(YOUR ASSIGNMENT): The answer must consist of every line in the data below that holds the word "none".

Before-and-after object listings
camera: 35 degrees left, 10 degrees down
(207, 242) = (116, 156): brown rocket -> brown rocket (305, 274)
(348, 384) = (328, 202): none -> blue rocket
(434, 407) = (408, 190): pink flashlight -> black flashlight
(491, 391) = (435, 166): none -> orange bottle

(EXERCISE SOLUTION):
(348, 384) = (328, 202): none -> blue rocket
(491, 391) = (435, 166): none -> orange bottle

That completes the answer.